__WHAT IS NEEDED__: Lines from the one containing "KEYS pin K2: A5 -> D11" through the final line of the records below are needed, copied exactly, with no pictures.

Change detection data
• • • • • • •

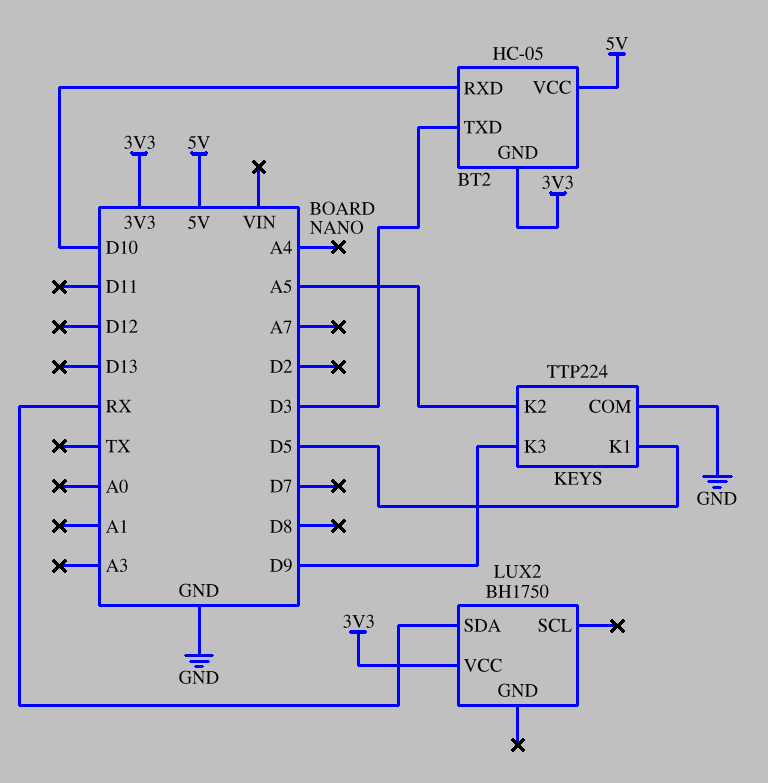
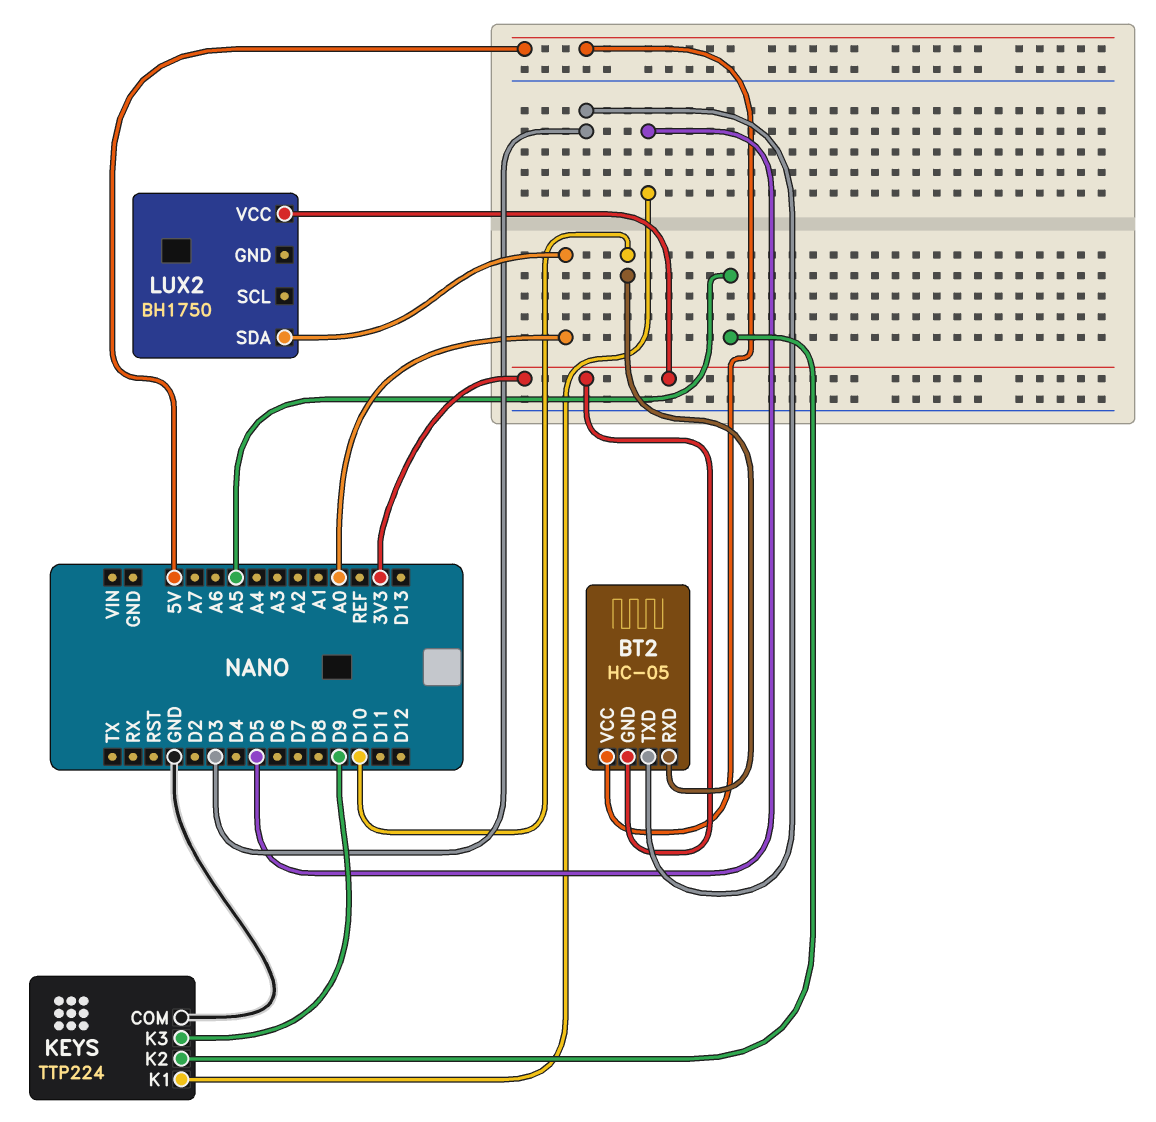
LUX2 pin SDA: RX -> A0

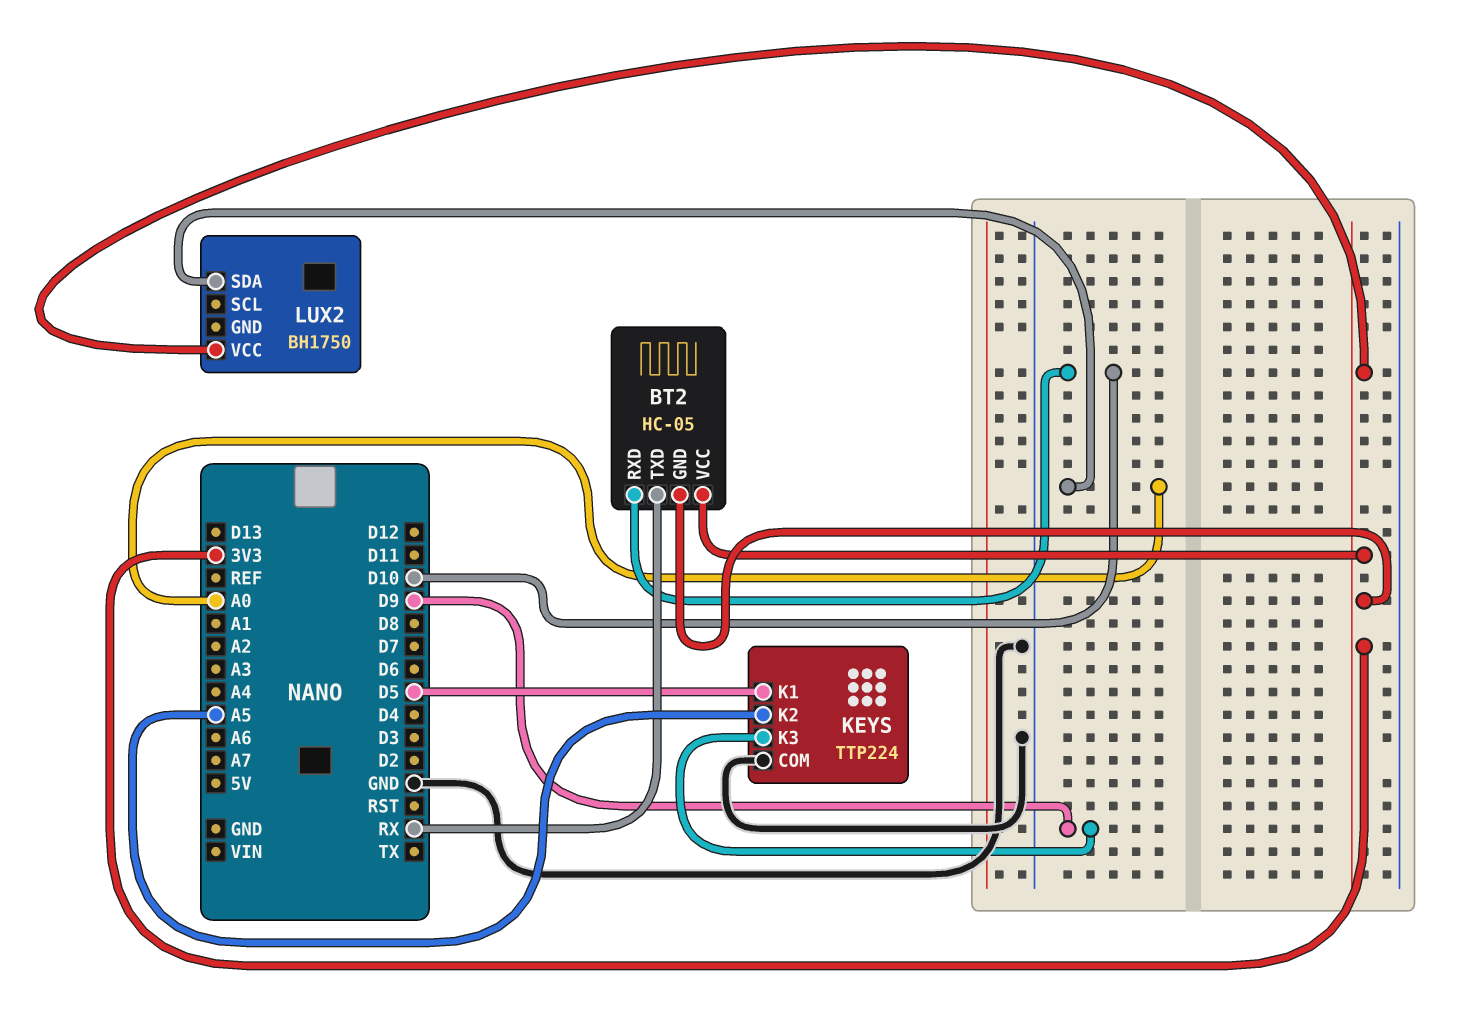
BT2 pin TXD: D3 -> RX
BT2 pin VCC: 5V -> 3V3

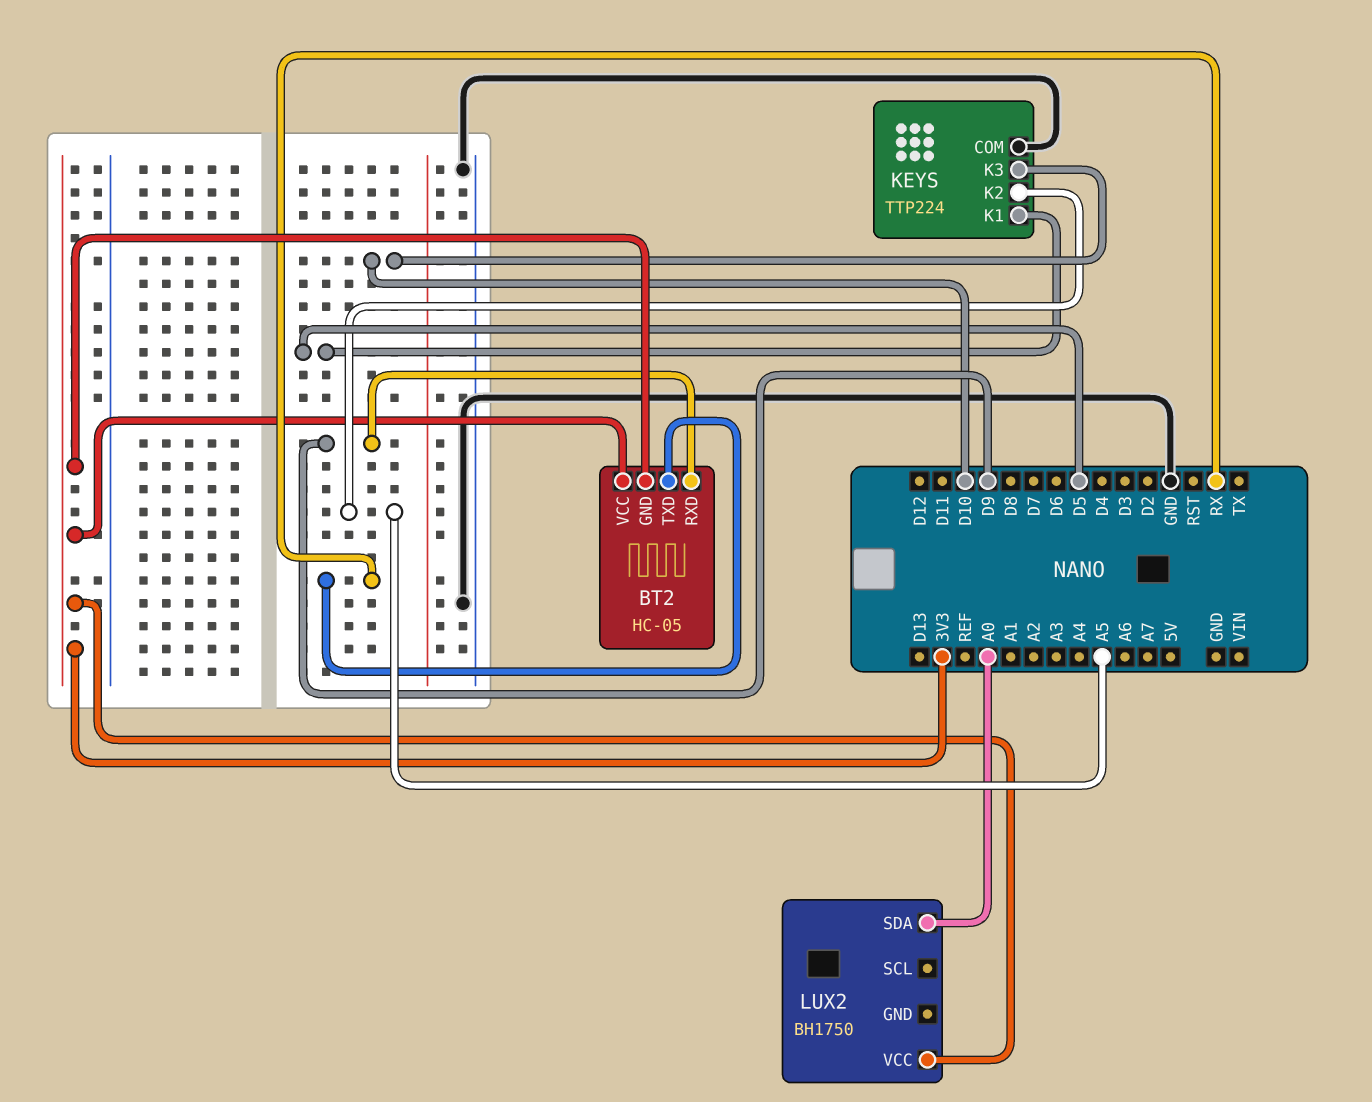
BT2 pin RXD: D10 -> D9
KEYS pin K3: D9 -> D10

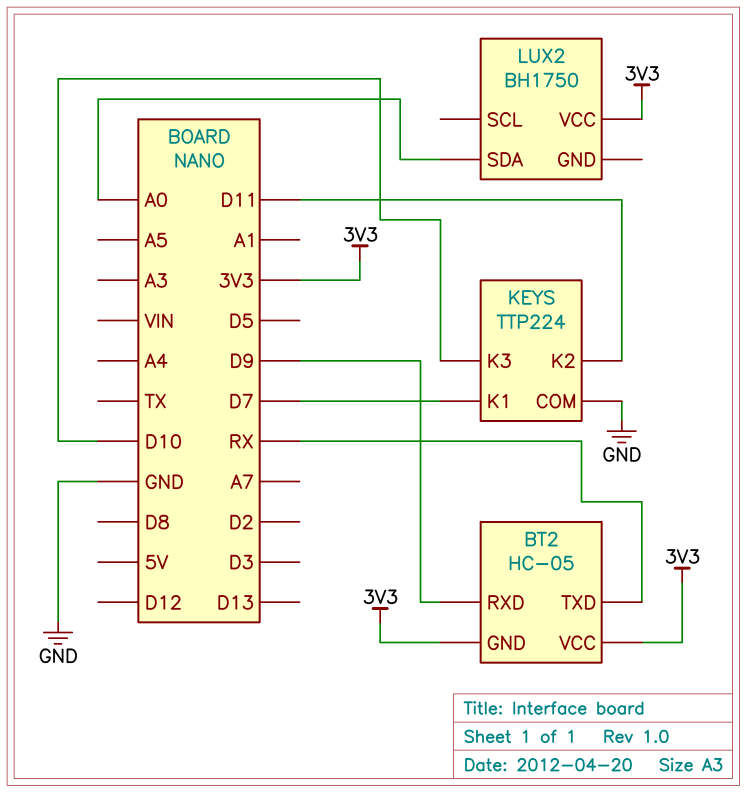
KEYS pin K1: D5 -> D7
KEYS pin K2: A5 -> D11

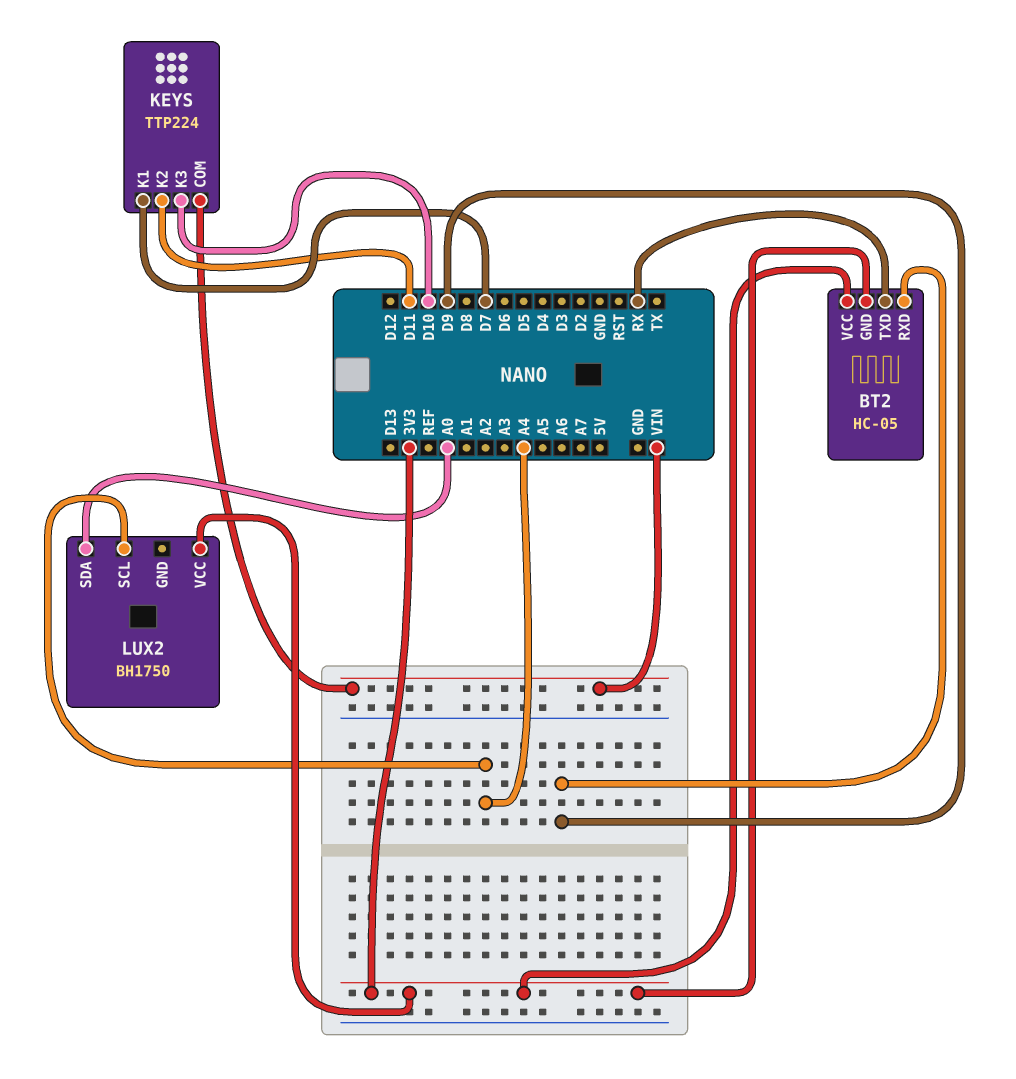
KEYS pin COM: GND -> VIN
LUX2 pin SCL: none -> A4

• • • • • • •

__EXERCISE RESULT__:
KEYS pin K2: A5 -> D11

KEYS pin COM: GND -> VIN
LUX2 pin SCL: none -> A4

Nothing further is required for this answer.